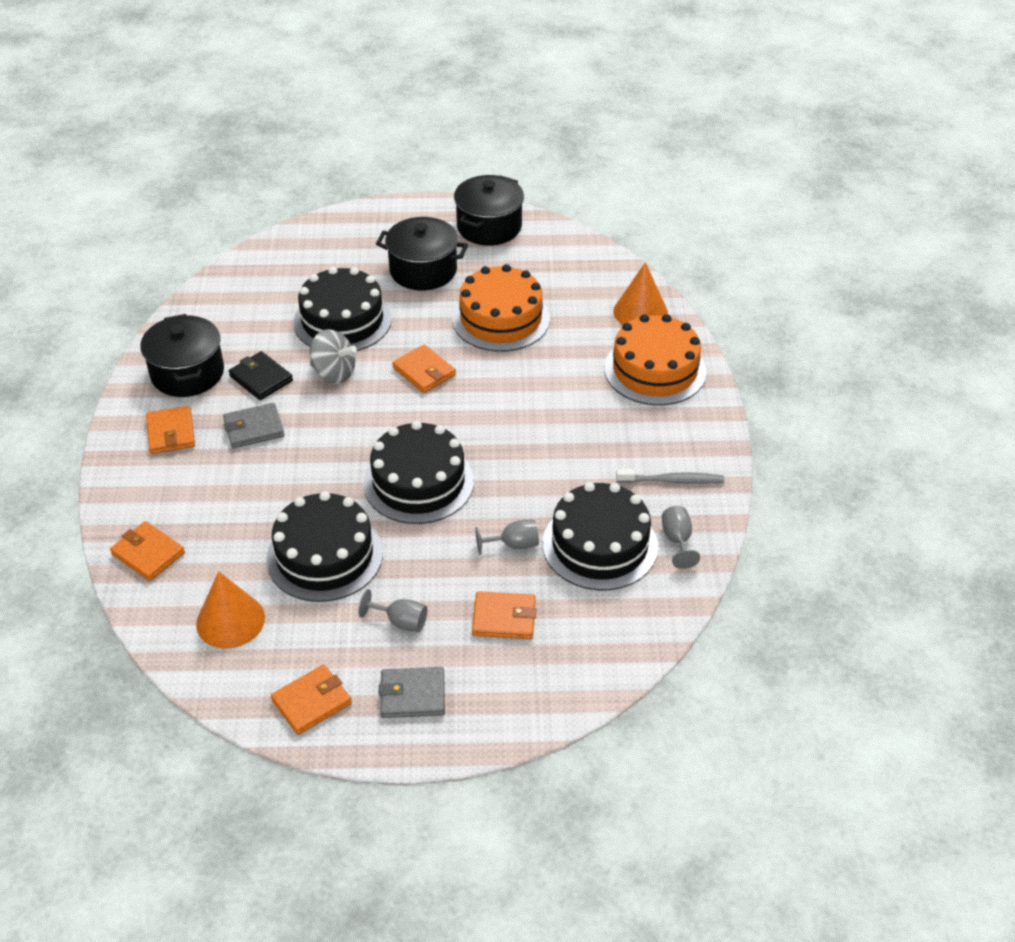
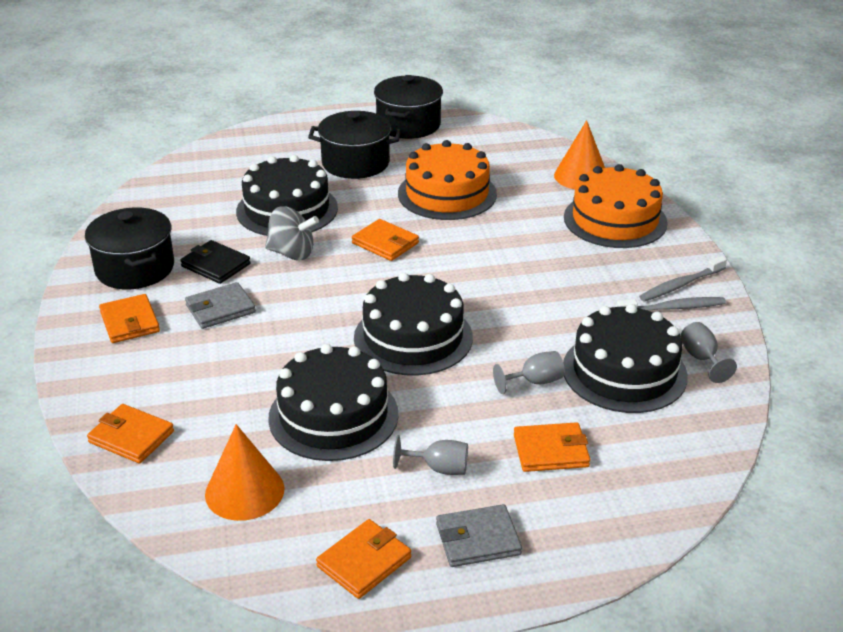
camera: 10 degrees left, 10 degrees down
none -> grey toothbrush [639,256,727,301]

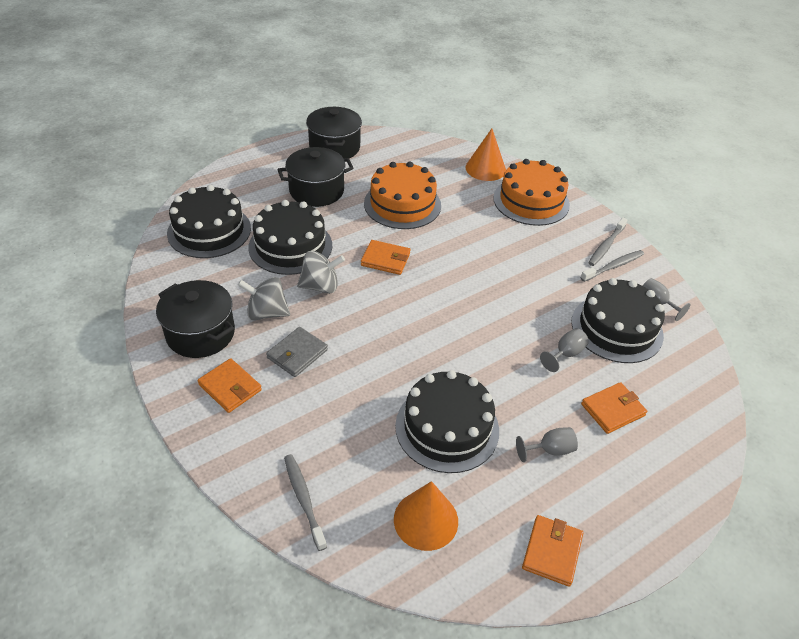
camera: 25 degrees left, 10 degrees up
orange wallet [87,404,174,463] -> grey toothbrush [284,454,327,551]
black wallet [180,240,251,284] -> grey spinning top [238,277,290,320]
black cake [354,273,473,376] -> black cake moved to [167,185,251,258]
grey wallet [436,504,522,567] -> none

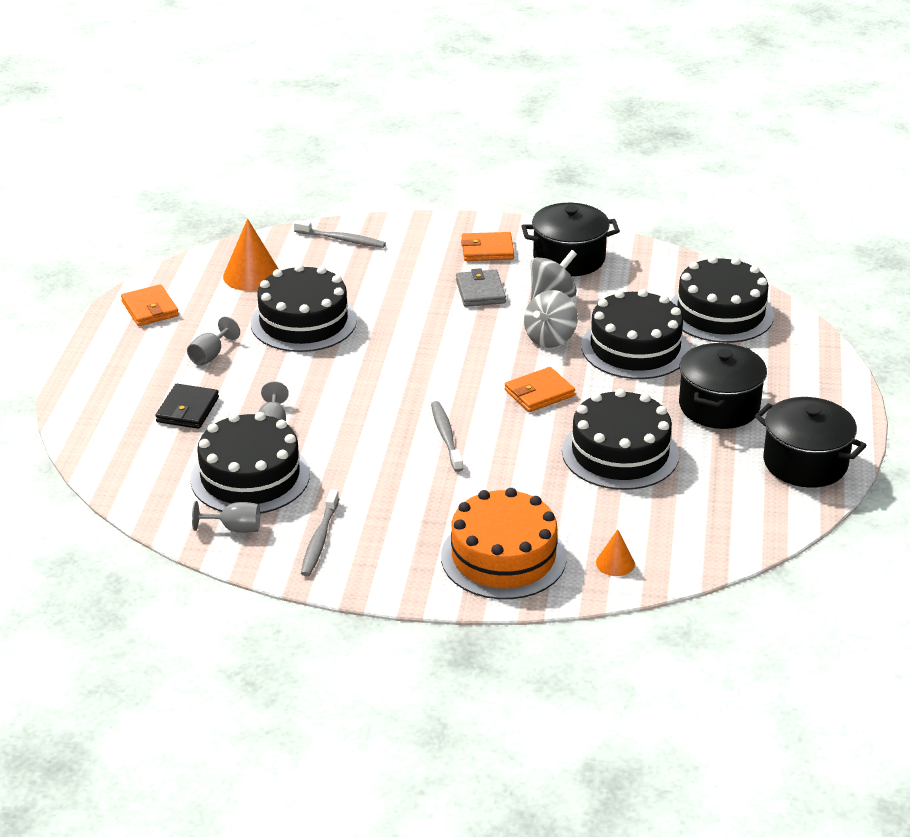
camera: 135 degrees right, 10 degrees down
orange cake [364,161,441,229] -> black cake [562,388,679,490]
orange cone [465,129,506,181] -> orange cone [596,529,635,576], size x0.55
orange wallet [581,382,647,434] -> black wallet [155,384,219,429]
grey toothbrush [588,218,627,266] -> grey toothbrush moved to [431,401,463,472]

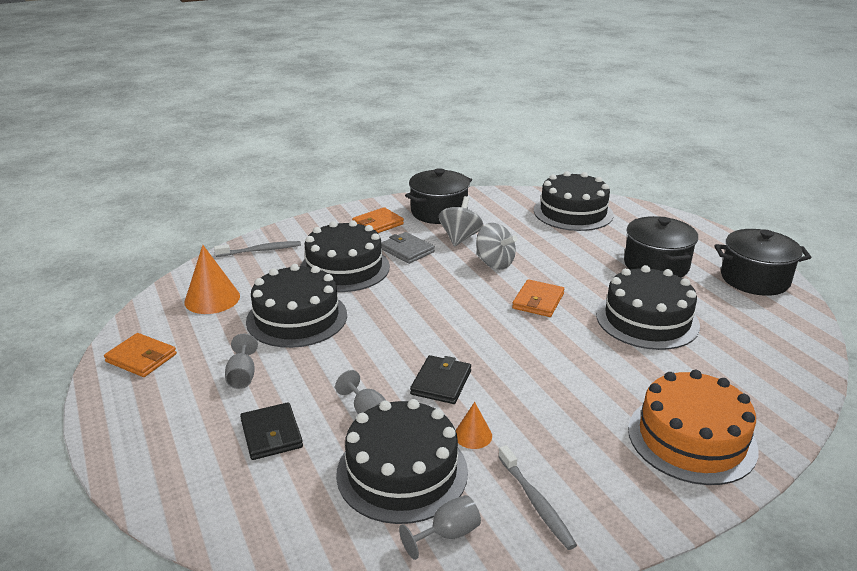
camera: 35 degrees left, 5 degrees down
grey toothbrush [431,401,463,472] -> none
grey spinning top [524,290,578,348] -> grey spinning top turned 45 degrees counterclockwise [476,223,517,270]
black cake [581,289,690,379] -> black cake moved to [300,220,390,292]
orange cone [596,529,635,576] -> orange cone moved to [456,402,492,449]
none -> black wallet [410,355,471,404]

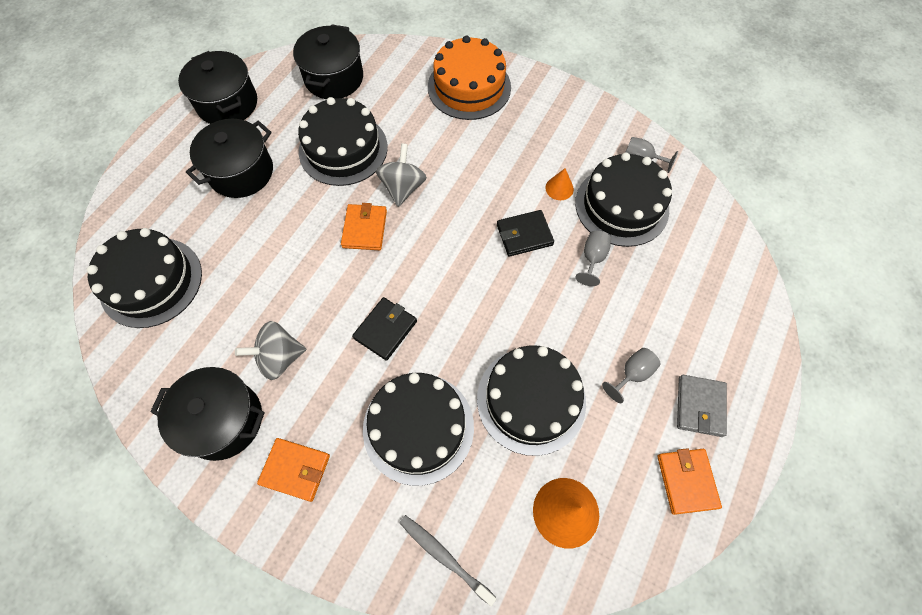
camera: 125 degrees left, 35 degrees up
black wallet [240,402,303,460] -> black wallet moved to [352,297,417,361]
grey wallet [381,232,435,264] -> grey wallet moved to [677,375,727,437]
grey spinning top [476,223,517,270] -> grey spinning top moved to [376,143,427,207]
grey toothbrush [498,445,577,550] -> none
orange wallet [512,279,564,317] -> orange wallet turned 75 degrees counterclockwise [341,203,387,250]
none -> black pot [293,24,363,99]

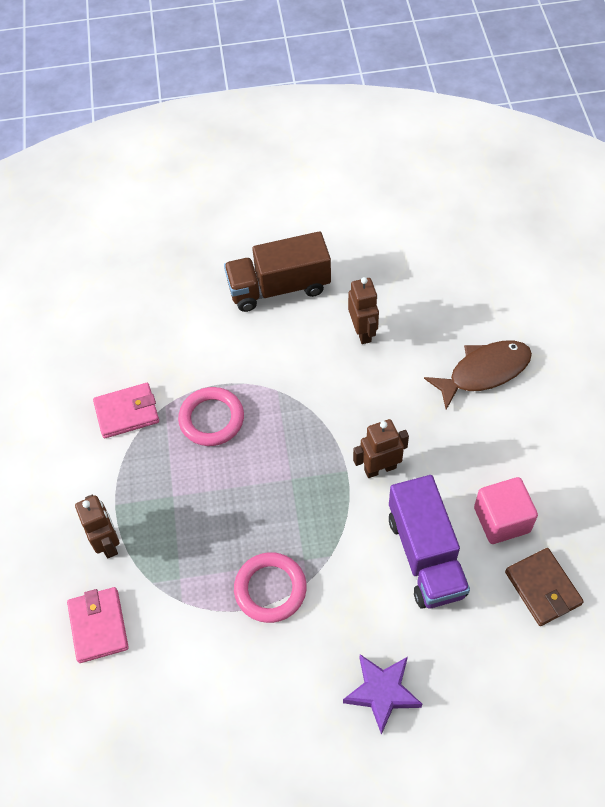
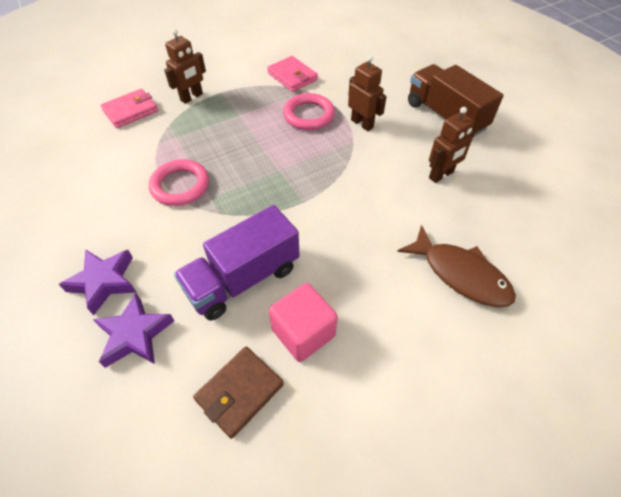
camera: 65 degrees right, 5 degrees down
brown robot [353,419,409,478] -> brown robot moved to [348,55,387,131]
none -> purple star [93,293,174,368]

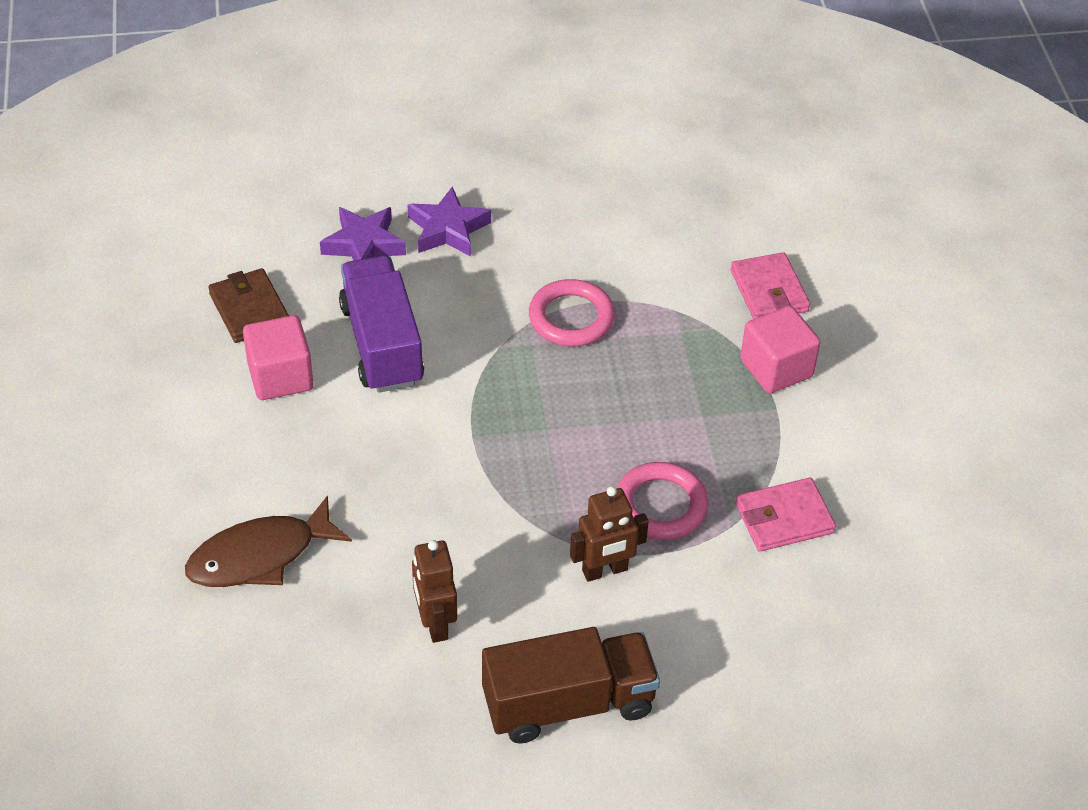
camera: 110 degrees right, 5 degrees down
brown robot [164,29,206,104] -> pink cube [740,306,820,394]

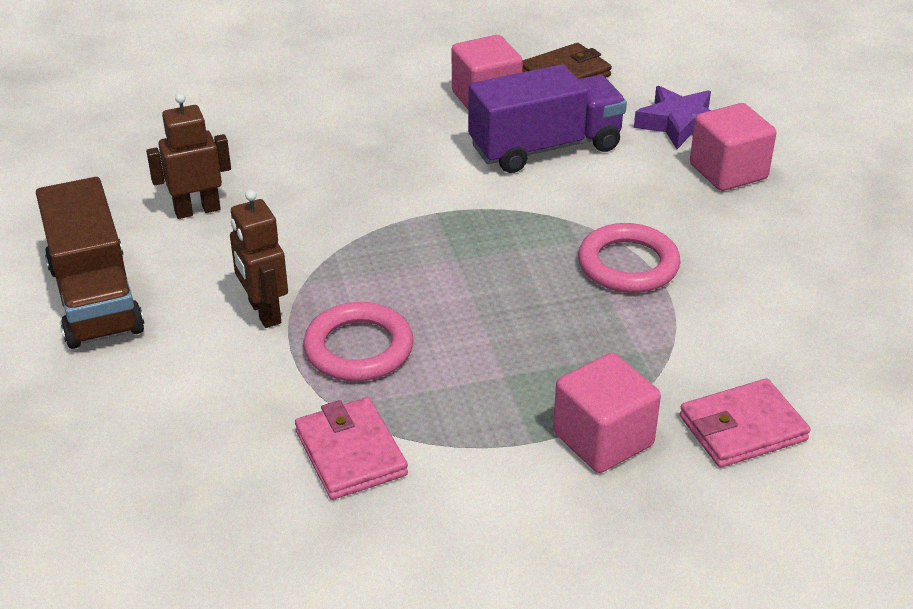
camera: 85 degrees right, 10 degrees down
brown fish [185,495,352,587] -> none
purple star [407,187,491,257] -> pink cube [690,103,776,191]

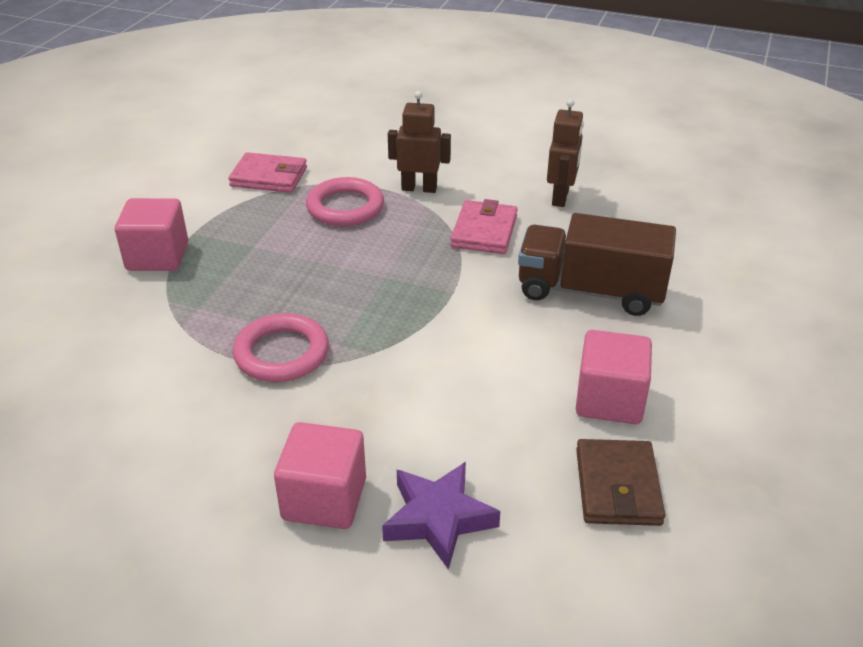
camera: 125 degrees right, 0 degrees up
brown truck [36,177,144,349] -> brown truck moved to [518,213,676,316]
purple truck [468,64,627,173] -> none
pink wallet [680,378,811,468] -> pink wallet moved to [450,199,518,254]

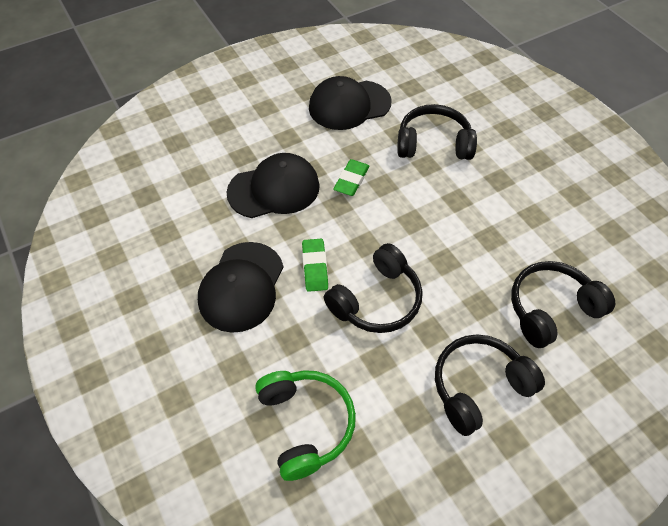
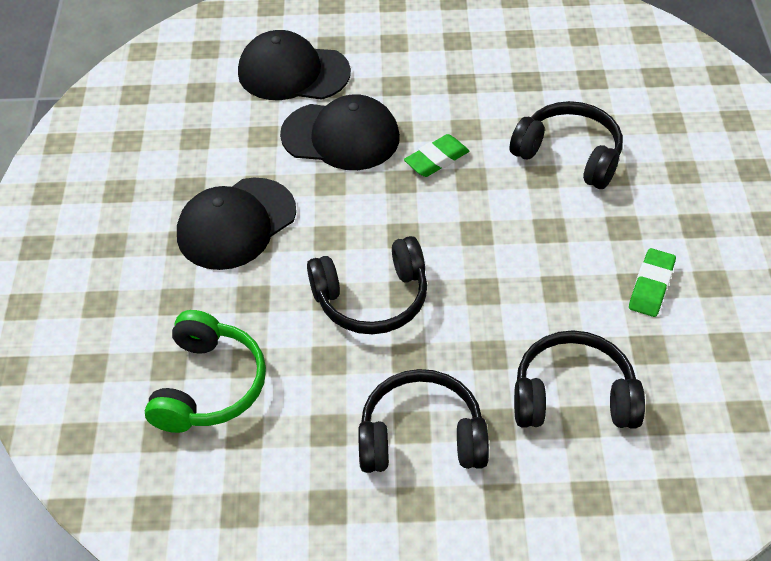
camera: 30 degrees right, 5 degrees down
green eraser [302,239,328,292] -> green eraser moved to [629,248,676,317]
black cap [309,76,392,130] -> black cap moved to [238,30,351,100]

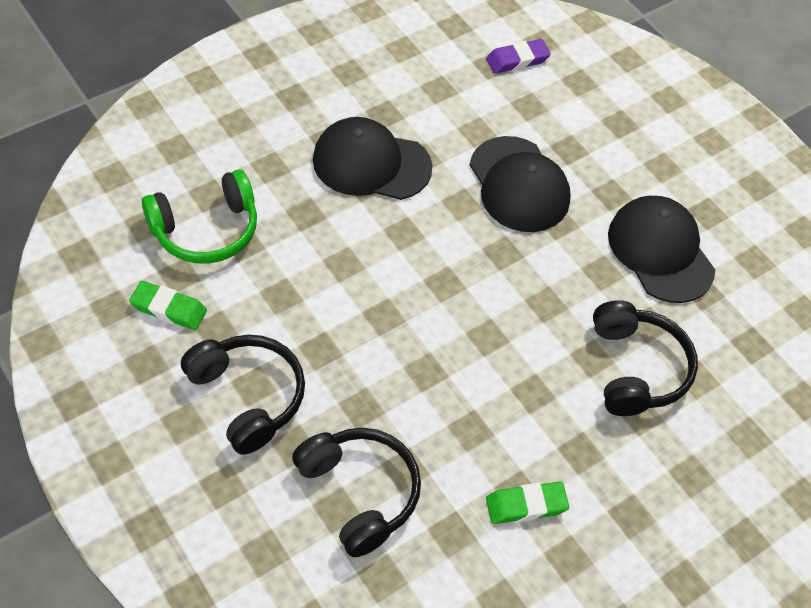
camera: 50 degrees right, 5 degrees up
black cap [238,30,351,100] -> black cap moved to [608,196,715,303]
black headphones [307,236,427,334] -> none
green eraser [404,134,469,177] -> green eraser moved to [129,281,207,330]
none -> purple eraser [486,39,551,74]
----
EXERCISE => Would you write out each entry word for word and omit the images?

RESPONSE TO THIS EXERCISE =>
camera: 10 degrees left, 10 degrees down
none -> grey toothbrush [639,256,727,301]

camera: 25 degrees left, 10 degrees up
orange wallet [87,404,174,463] -> grey toothbrush [284,454,327,551]
black wallet [180,240,251,284] -> grey spinning top [238,277,290,320]
black cake [354,273,473,376] -> black cake moved to [167,185,251,258]
grey wallet [436,504,522,567] -> none

camera: 135 degrees right, 10 degrees down
orange cake [364,161,441,229] -> black cake [562,388,679,490]
orange cone [465,129,506,181] -> orange cone [596,529,635,576], size x0.55
orange wallet [581,382,647,434] -> black wallet [155,384,219,429]
grey toothbrush [588,218,627,266] -> grey toothbrush moved to [431,401,463,472]

camera: 35 degrees left, 5 degrees down
grey toothbrush [431,401,463,472] -> none
grey spinning top [524,290,578,348] -> grey spinning top turned 45 degrees counterclockwise [476,223,517,270]
black cake [581,289,690,379] -> black cake moved to [300,220,390,292]
orange cone [596,529,635,576] -> orange cone moved to [456,402,492,449]
none -> black wallet [410,355,471,404]

camera: 125 degrees left, 35 degrees up
black wallet [240,402,303,460] -> black wallet moved to [352,297,417,361]
grey wallet [381,232,435,264] -> grey wallet moved to [677,375,727,437]
grey spinning top [476,223,517,270] -> grey spinning top moved to [376,143,427,207]
grey toothbrush [498,445,577,550] -> none
orange wallet [512,279,564,317] -> orange wallet turned 75 degrees counterclockwise [341,203,387,250]
none -> black pot [293,24,363,99]

camera: 65 degrees right, 5 degrees down
brown robot [353,419,409,478] -> brown robot moved to [348,55,387,131]
none -> purple star [93,293,174,368]

camera: 110 degrees right, 5 degrees down
brown robot [164,29,206,104] -> pink cube [740,306,820,394]

camera: 85 degrees right, 10 degrees down
brown fish [185,495,352,587] -> none
purple star [407,187,491,257] -> pink cube [690,103,776,191]

camera: 125 degrees right, 0 degrees up
brown truck [36,177,144,349] -> brown truck moved to [518,213,676,316]
purple truck [468,64,627,173] -> none
pink wallet [680,378,811,468] -> pink wallet moved to [450,199,518,254]

camera: 30 degrees right, 5 degrees down
green eraser [302,239,328,292] -> green eraser moved to [629,248,676,317]
black cap [309,76,392,130] -> black cap moved to [238,30,351,100]

camera: 50 degrees right, 5 degrees up
black cap [238,30,351,100] -> black cap moved to [608,196,715,303]
black headphones [307,236,427,334] -> none
green eraser [404,134,469,177] -> green eraser moved to [129,281,207,330]
none -> purple eraser [486,39,551,74]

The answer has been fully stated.